Object correspondence data
· · · ·

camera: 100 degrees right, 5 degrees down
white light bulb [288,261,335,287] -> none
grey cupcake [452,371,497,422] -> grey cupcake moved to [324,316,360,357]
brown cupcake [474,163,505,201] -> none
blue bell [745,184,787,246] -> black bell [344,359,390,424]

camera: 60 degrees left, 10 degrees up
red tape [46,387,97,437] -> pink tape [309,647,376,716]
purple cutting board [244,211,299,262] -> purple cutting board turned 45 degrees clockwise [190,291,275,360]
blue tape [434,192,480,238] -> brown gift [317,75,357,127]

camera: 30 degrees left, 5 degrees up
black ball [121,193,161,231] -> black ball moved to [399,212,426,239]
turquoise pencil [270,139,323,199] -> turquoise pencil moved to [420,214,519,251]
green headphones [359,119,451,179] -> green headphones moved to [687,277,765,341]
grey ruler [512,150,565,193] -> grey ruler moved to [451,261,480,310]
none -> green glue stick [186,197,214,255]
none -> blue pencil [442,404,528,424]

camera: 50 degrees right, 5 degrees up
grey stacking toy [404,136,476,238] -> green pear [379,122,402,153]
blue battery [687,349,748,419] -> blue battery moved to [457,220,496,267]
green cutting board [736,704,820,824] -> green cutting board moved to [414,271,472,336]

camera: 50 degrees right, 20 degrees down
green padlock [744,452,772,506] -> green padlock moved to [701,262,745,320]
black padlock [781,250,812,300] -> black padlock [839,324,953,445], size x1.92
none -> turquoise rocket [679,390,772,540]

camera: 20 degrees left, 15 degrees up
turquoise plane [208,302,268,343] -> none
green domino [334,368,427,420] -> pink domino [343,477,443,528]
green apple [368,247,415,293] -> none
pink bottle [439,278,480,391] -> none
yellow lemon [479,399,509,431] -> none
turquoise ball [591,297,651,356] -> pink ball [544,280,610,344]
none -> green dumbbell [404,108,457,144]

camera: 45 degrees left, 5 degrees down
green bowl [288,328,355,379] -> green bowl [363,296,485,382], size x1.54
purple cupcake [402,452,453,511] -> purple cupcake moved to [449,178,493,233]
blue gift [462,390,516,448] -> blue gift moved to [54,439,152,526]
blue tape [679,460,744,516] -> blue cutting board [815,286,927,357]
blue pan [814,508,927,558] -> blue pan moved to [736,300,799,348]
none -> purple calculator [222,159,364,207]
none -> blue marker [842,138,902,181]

· · · ·

Exercise
From the first line of the records above down to the line containing "purple cutting board [244,211,299,262]", repeat each line exactly as written. Include both of those lines and add nothing.

Answer space
camera: 100 degrees right, 5 degrees down
white light bulb [288,261,335,287] -> none
grey cupcake [452,371,497,422] -> grey cupcake moved to [324,316,360,357]
brown cupcake [474,163,505,201] -> none
blue bell [745,184,787,246] -> black bell [344,359,390,424]

camera: 60 degrees left, 10 degrees up
red tape [46,387,97,437] -> pink tape [309,647,376,716]
purple cutting board [244,211,299,262] -> purple cutting board turned 45 degrees clockwise [190,291,275,360]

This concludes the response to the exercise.